__WHAT YOU SHOULD DO__
Please retype all the data below exactly, line for line.

-- -- --

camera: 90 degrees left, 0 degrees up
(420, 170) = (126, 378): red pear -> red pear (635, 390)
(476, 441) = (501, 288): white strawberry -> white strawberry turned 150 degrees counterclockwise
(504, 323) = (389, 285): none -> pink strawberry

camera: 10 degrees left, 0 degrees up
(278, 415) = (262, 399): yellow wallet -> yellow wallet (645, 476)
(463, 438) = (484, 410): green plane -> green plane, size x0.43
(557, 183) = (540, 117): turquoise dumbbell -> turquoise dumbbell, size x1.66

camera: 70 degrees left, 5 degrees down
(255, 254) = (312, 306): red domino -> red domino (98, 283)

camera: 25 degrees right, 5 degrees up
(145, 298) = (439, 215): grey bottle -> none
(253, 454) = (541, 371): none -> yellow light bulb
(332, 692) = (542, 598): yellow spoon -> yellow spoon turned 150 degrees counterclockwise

-- -- --

__RESPONSE BOX__
camera: 90 degrees left, 0 degrees up
(420, 170) = (126, 378): red pear -> red pear (635, 390)
(476, 441) = (501, 288): white strawberry -> white strawberry turned 150 degrees counterclockwise
(504, 323) = (389, 285): none -> pink strawberry

camera: 10 degrees left, 0 degrees up
(278, 415) = (262, 399): yellow wallet -> yellow wallet (645, 476)
(463, 438) = (484, 410): green plane -> green plane, size x0.43
(557, 183) = (540, 117): turquoise dumbbell -> turquoise dumbbell, size x1.66

camera: 70 degrees left, 5 degrees down
(255, 254) = (312, 306): red domino -> red domino (98, 283)

camera: 25 degrees right, 5 degrees up
(145, 298) = (439, 215): grey bottle -> none
(253, 454) = (541, 371): none -> yellow light bulb
(332, 692) = (542, 598): yellow spoon -> yellow spoon turned 150 degrees counterclockwise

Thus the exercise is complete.